↓↓↓

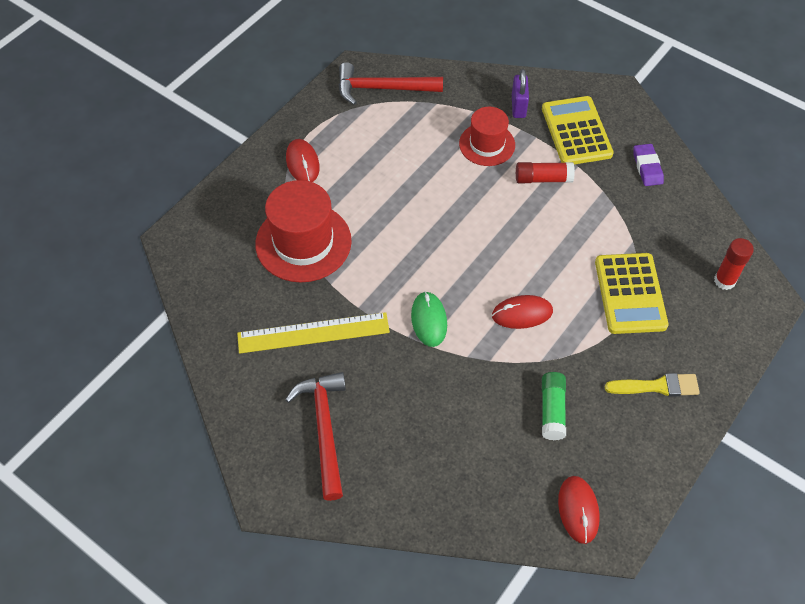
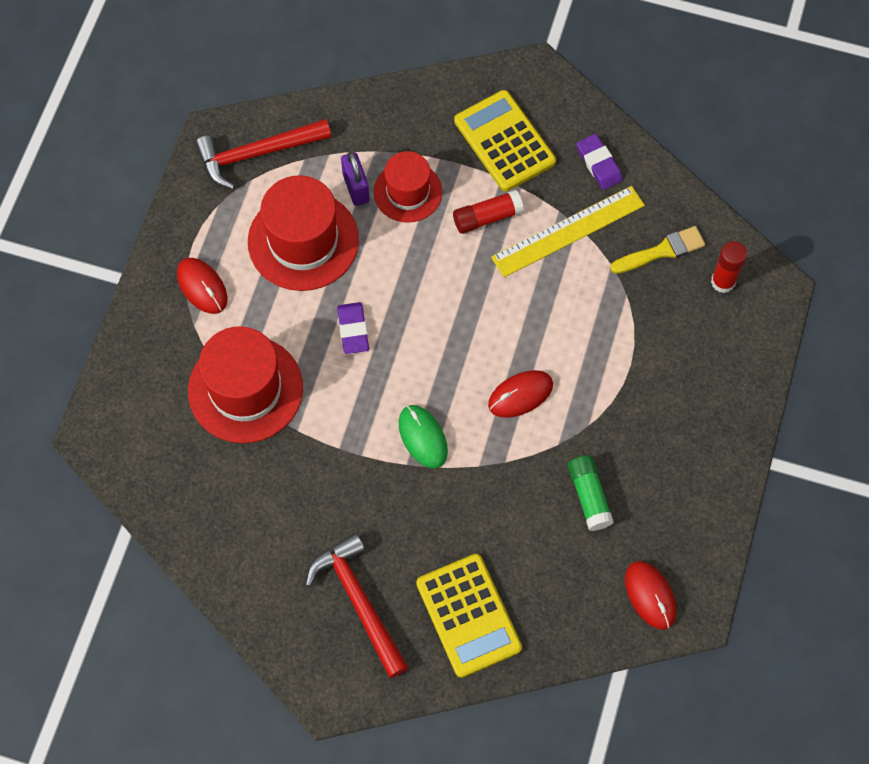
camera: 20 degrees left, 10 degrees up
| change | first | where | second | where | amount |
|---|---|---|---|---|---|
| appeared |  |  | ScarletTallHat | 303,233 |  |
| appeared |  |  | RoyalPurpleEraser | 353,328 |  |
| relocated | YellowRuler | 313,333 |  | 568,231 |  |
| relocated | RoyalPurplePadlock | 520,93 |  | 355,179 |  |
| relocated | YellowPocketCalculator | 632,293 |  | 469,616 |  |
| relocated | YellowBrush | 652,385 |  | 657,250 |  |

↑↑↑

For this exercise, transcribe the entries above exactly, without any pictures.

camera: 20 degrees left, 10 degrees up
| change | first | where | second | where | amount |
|---|---|---|---|---|---|
| appeared |  |  | ScarletTallHat | 303,233 |  |
| appeared |  |  | RoyalPurpleEraser | 353,328 |  |
| relocated | YellowRuler | 313,333 |  | 568,231 |  |
| relocated | RoyalPurplePadlock | 520,93 |  | 355,179 |  |
| relocated | YellowPocketCalculator | 632,293 |  | 469,616 |  |
| relocated | YellowBrush | 652,385 |  | 657,250 |  |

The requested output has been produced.